WORK REQUIRED.
The answer is the data below, repeated exactly, with no pictures included.

MATERIAL PROVIDED.
BEGIN

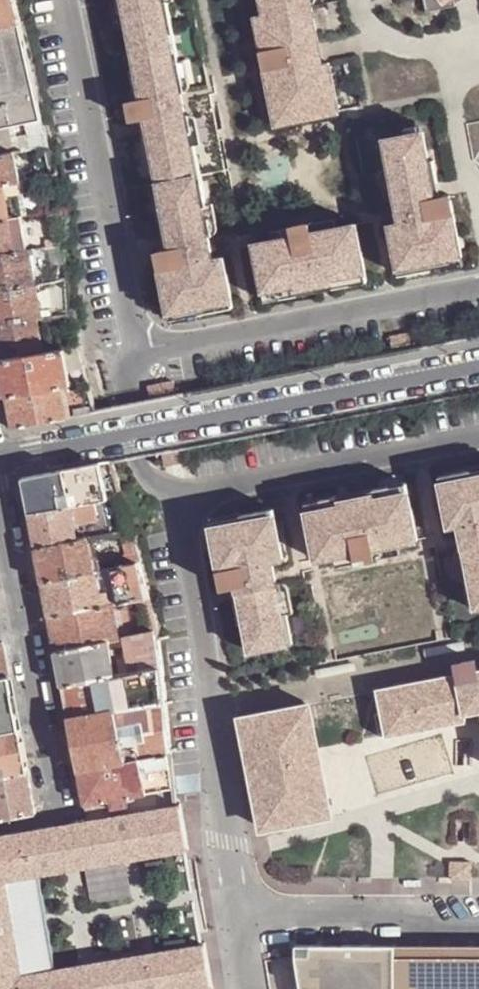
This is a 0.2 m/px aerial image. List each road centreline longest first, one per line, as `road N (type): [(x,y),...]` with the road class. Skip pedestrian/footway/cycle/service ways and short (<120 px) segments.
road 1 (residential): [(478,366),(0,456)]
road 2 (residential): [(0,500),(65,816),(0,828)]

END

WRITTEN RESPONSE.
This is a 0.2 m/px aerial image. List each road centreline longest first, one per line, as `road N (type): [(x,y),...]` with the road class. Skip pedestrian/footway/cycle/service ways and short (<120 px) segments.
road 1 (residential): [(478,366),(0,456)]
road 2 (residential): [(0,500),(65,816),(0,828)]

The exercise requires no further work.